Supplied information START
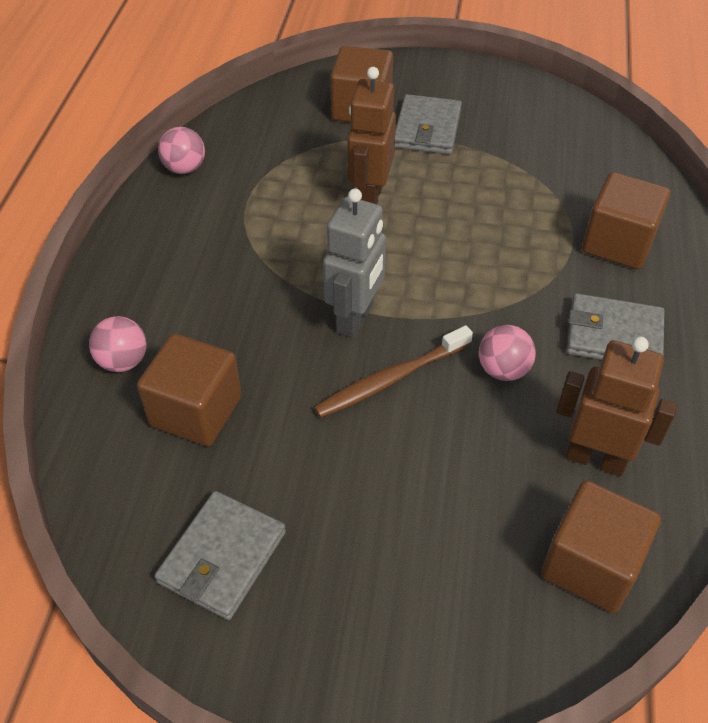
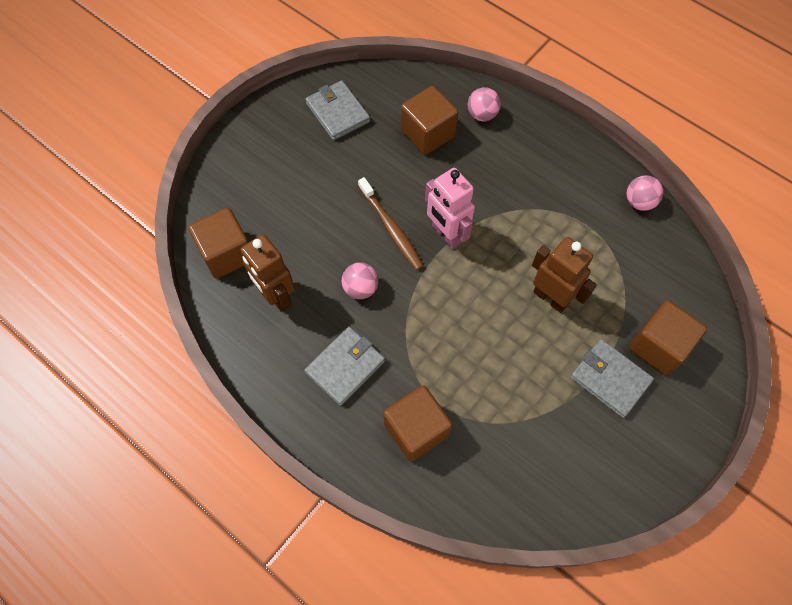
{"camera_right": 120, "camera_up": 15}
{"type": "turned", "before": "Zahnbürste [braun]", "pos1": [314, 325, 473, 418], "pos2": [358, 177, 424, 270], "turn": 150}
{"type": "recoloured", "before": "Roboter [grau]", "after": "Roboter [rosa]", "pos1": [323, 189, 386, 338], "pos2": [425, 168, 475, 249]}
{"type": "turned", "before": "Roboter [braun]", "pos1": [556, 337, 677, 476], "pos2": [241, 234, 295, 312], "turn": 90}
Supplied information END
— Task goal —
What the answer must hold: all the data above, given again exactly, without pictures.

— Written answer —
{"camera_right": 120, "camera_up": 15}
{"type": "turned", "before": "Zahnbürste [braun]", "pos1": [314, 325, 473, 418], "pos2": [358, 177, 424, 270], "turn": 150}
{"type": "recoloured", "before": "Roboter [grau]", "after": "Roboter [rosa]", "pos1": [323, 189, 386, 338], "pos2": [425, 168, 475, 249]}
{"type": "turned", "before": "Roboter [braun]", "pos1": [556, 337, 677, 476], "pos2": [241, 234, 295, 312], "turn": 90}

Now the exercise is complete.